> [Aim of the exercise]:
Whenever a line in the records below holds the string "DRIVER", copy it out.

(Given records Opens)

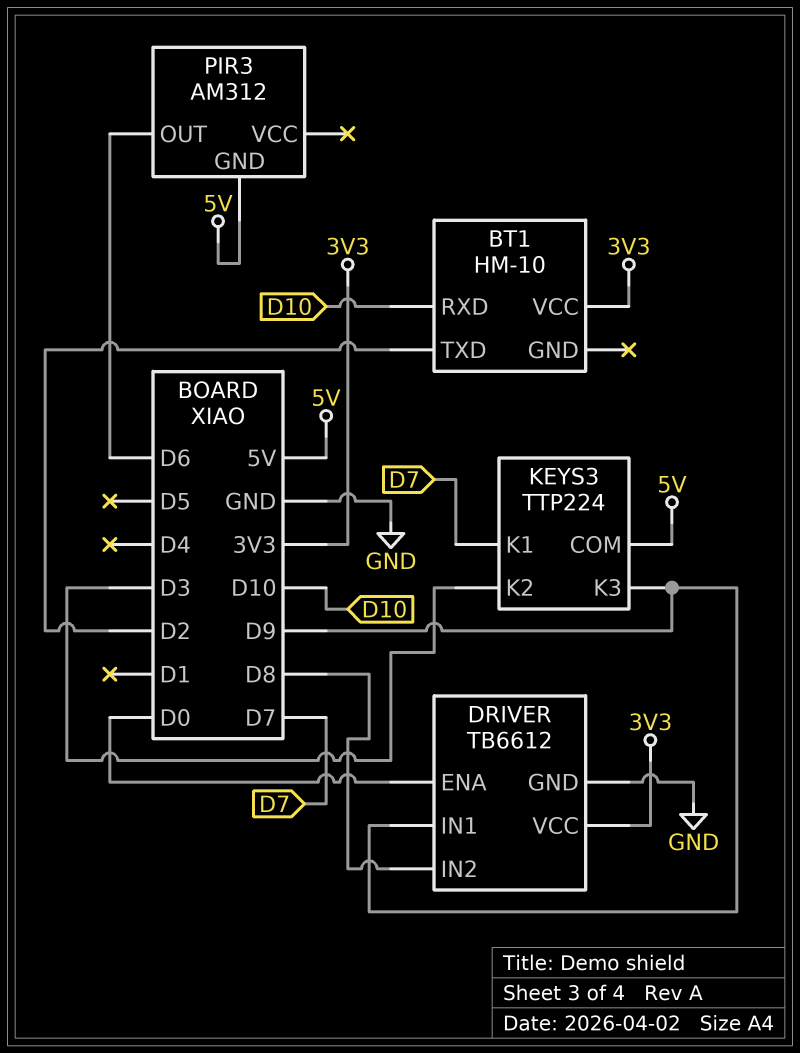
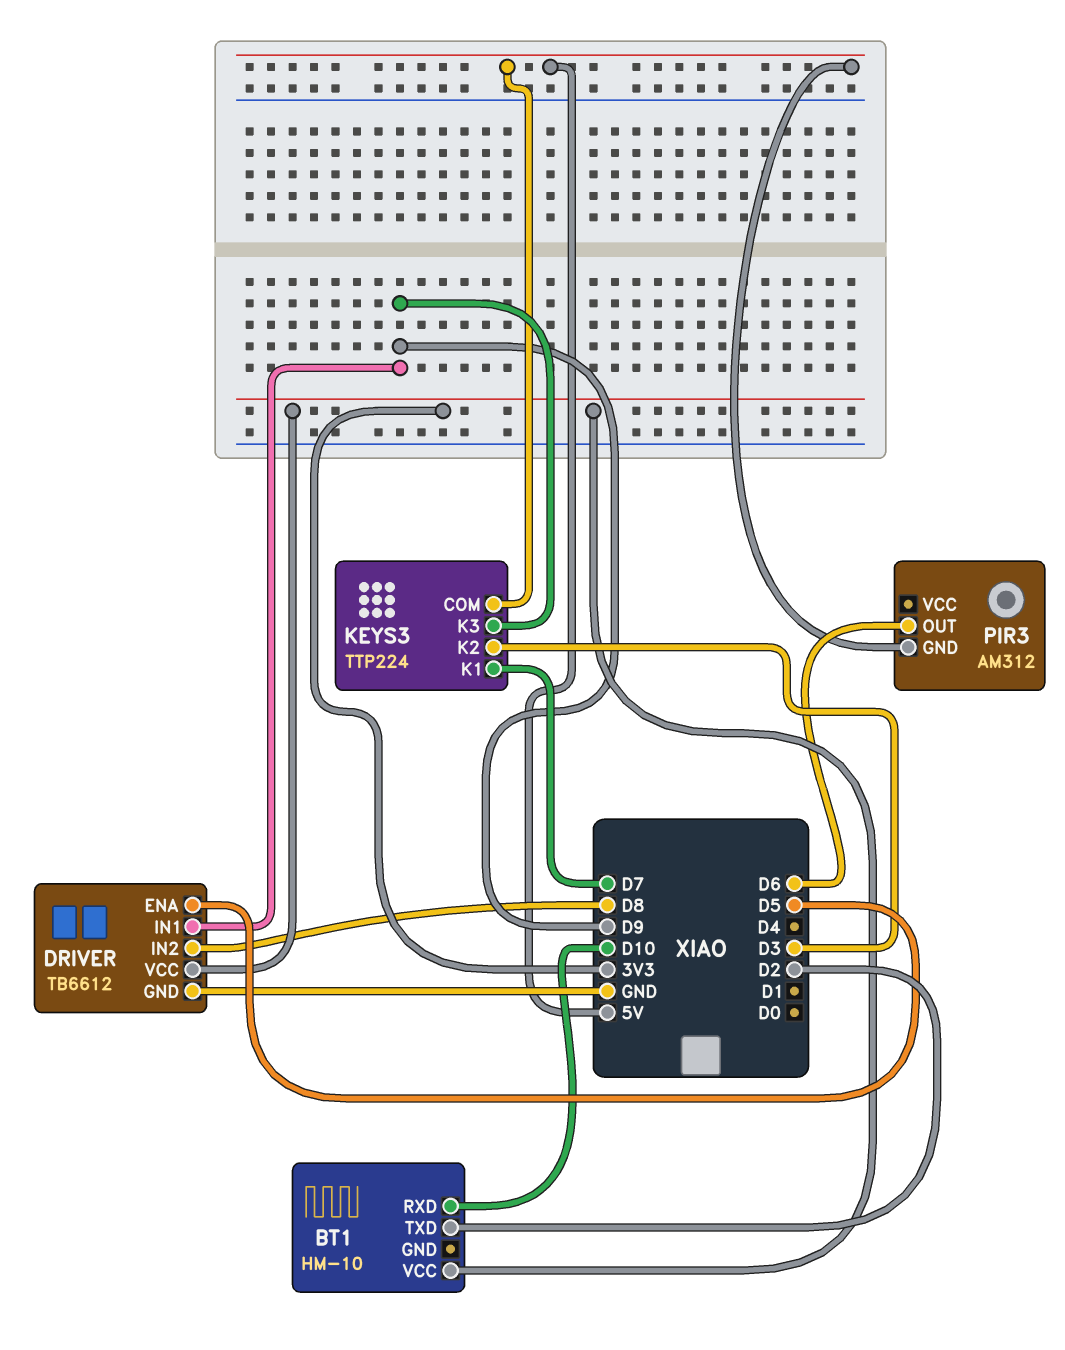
DRIVER pin ENA: D0 -> D5

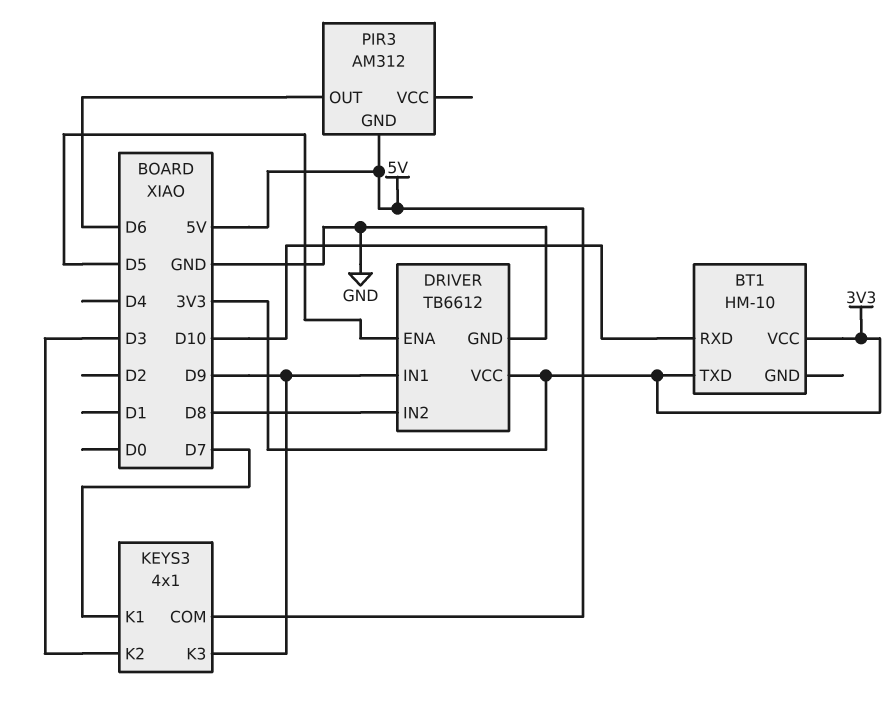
BT1 pin TXD: D2 -> 3V3
KEYS3: TTP224 -> 4x1

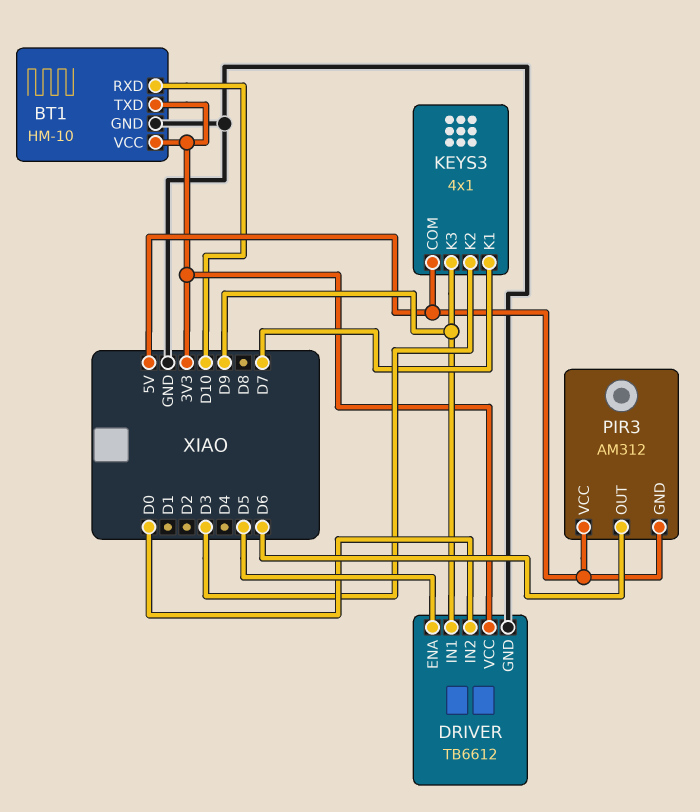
BT1 pin GND: none -> GND
DRIVER pin IN2: D8 -> D0
PIR3 pin VCC: none -> 5V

(Given records Closes)

> [Response to this task]:
DRIVER pin ENA: D0 -> D5
DRIVER pin IN2: D8 -> D0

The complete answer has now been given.